[Supplied information]

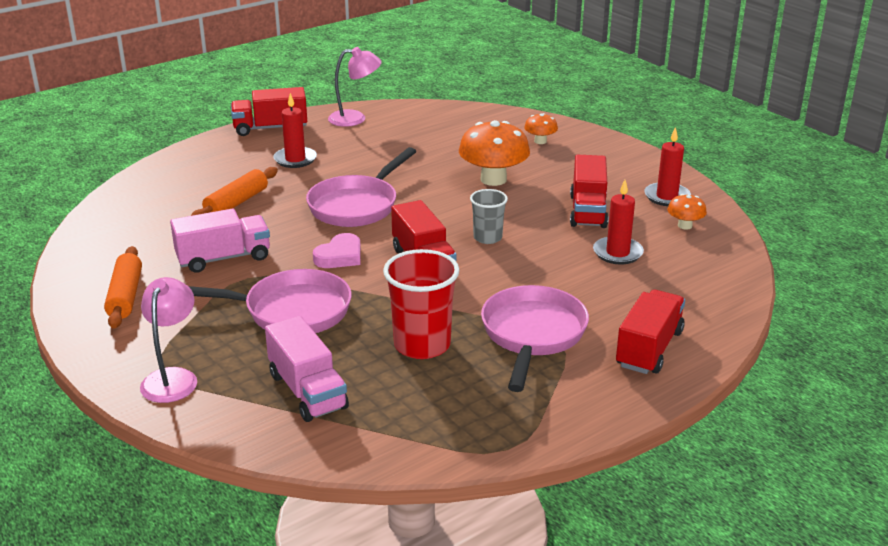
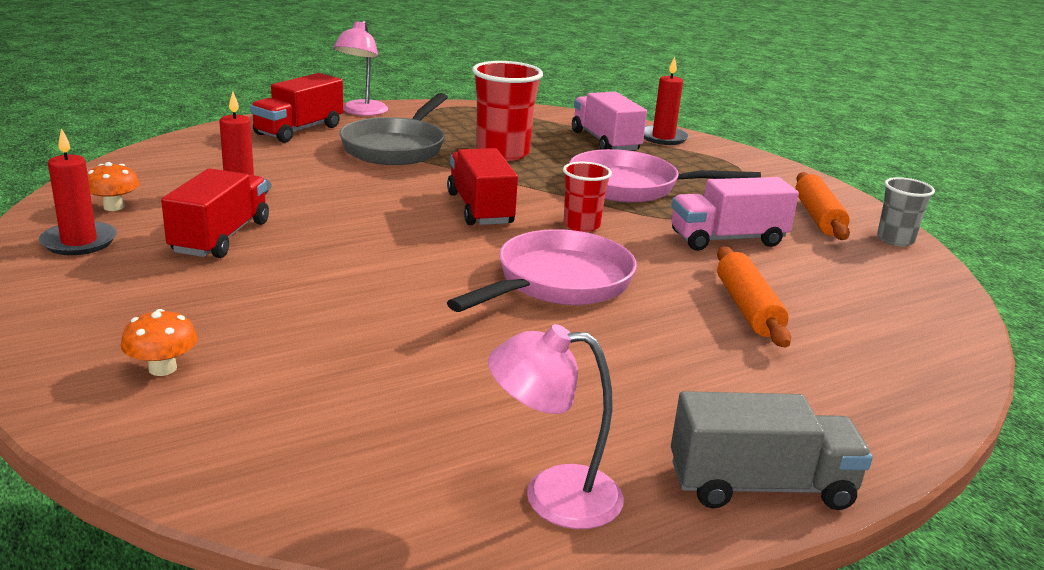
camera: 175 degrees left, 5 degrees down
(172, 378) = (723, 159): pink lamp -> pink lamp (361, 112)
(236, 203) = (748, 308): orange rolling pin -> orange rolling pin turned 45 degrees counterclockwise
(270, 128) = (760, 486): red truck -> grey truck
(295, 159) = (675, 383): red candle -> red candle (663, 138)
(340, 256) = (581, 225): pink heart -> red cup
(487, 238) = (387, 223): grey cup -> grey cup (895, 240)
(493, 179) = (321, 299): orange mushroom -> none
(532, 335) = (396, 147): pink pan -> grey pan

[What is expected]
Retype exactly the line with "(270, 128) = (760, 486): red" and each line after it until the records end, and include no other line.

[Task answer]
(270, 128) = (760, 486): red truck -> grey truck
(295, 159) = (675, 383): red candle -> red candle (663, 138)
(340, 256) = (581, 225): pink heart -> red cup
(487, 238) = (387, 223): grey cup -> grey cup (895, 240)
(493, 179) = (321, 299): orange mushroom -> none
(532, 335) = (396, 147): pink pan -> grey pan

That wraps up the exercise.